▸ Instructions for the task
Only the lines below starting at the one containing "BARO2 pin SCL: D5 -> D10" and ending at the one containing "GPS1: NEO-6M -> NEO-M8N" belong in the answer, each copied exactly.

[Input records — start]

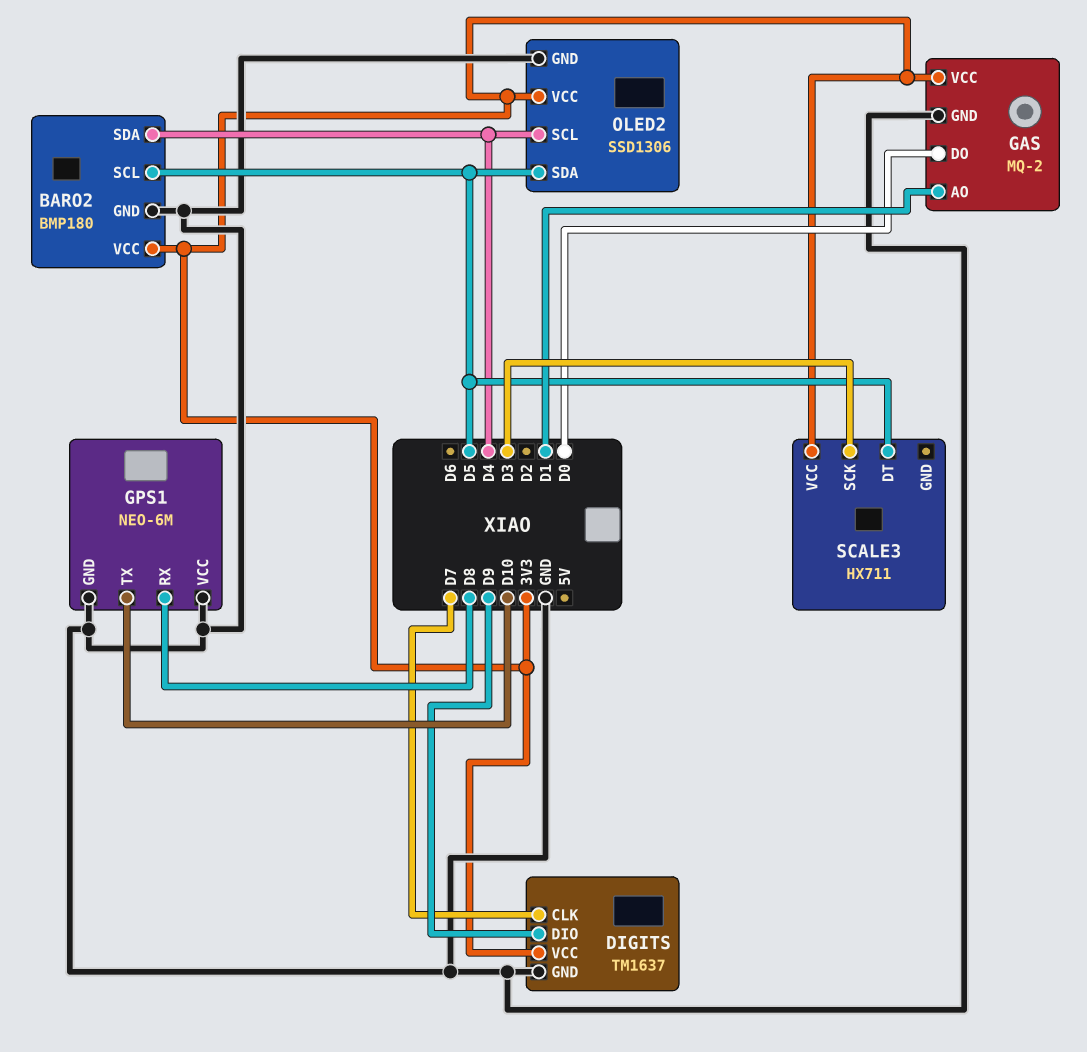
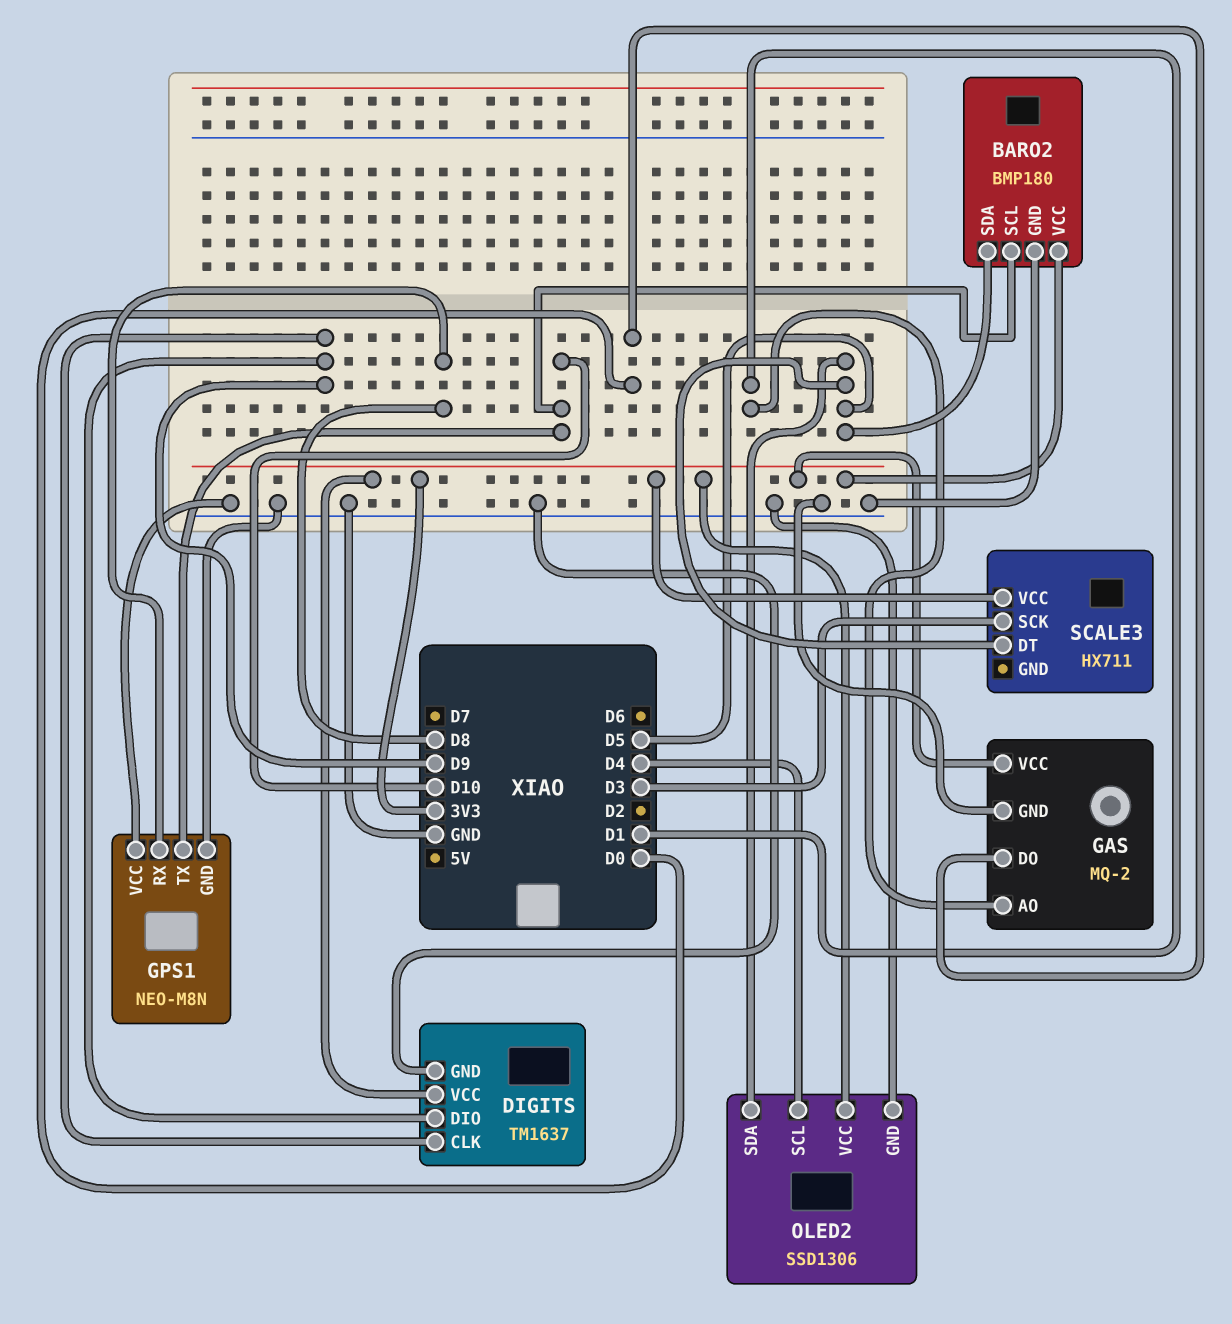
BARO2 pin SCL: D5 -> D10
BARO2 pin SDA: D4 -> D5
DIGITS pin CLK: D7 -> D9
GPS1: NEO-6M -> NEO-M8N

[Input records — finish]
[Input records — start]

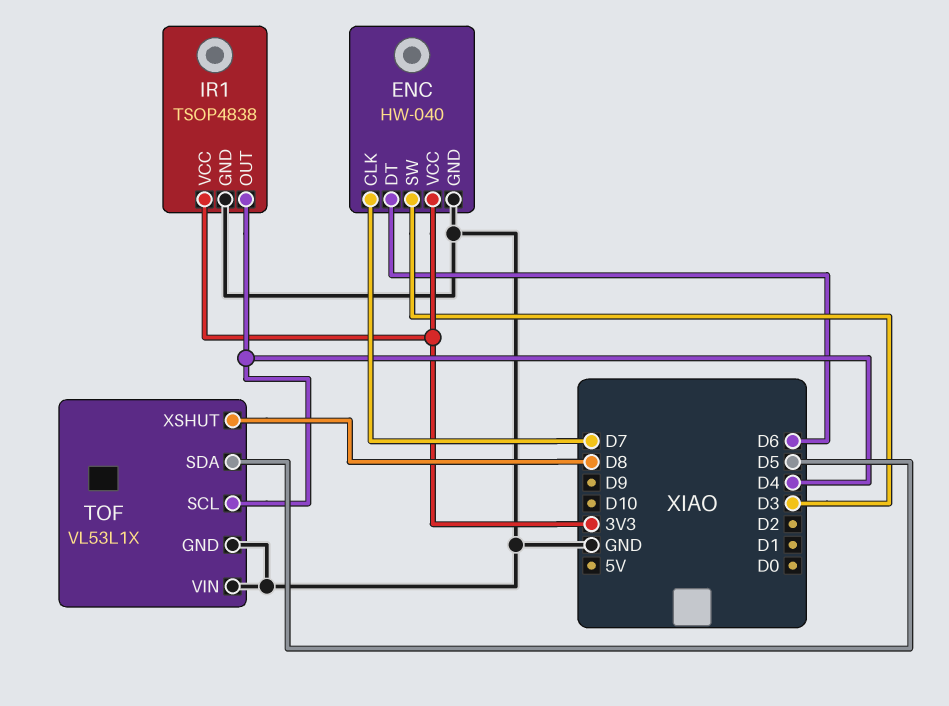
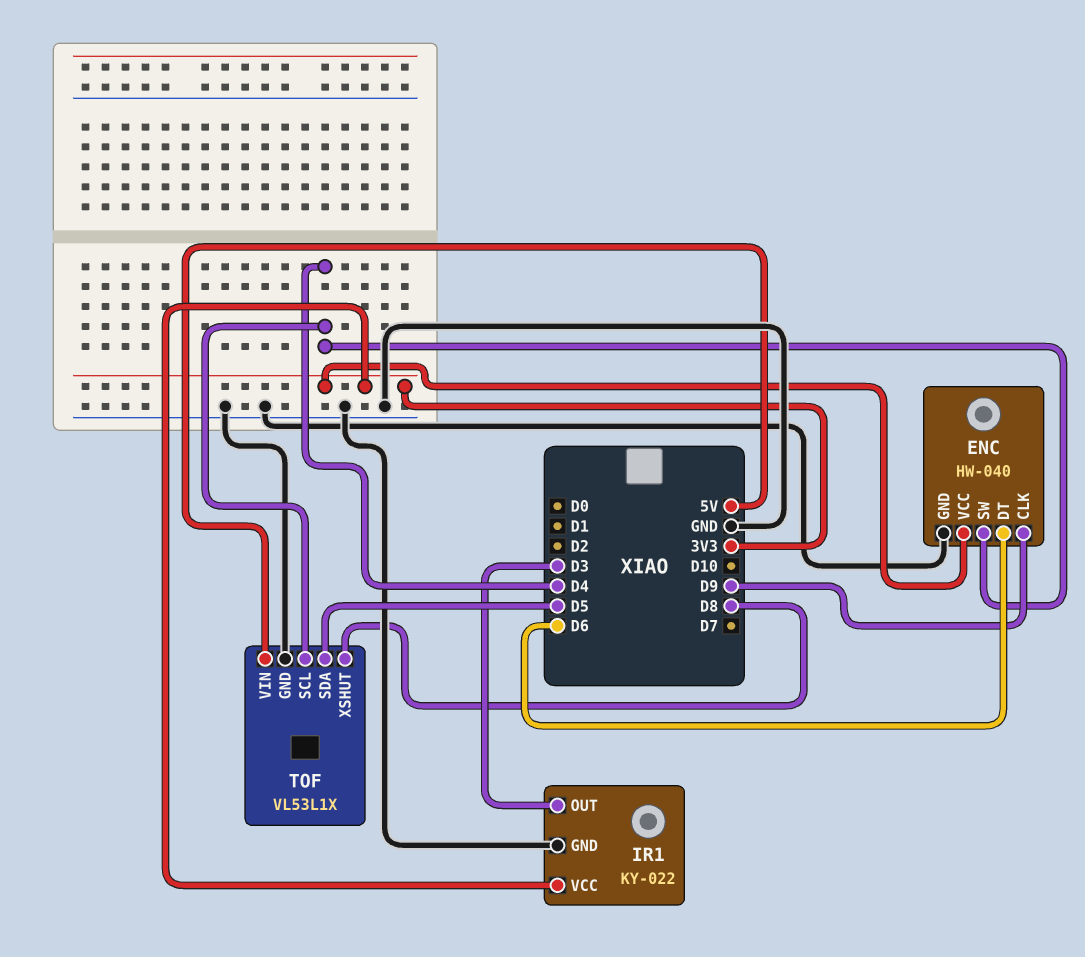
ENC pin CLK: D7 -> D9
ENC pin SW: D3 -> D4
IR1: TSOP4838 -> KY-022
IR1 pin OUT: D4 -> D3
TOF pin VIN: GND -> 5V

[Input records — finish]
[Input records — start]

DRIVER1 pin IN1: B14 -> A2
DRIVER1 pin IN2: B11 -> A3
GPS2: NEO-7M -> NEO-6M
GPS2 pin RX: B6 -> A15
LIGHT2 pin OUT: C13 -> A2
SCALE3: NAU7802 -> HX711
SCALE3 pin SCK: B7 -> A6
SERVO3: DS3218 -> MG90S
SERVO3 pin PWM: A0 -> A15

[Input records — finish]

▸ Written reply
BARO2 pin SCL: D5 -> D10
BARO2 pin SDA: D4 -> D5
DIGITS pin CLK: D7 -> D9
GPS1: NEO-6M -> NEO-M8N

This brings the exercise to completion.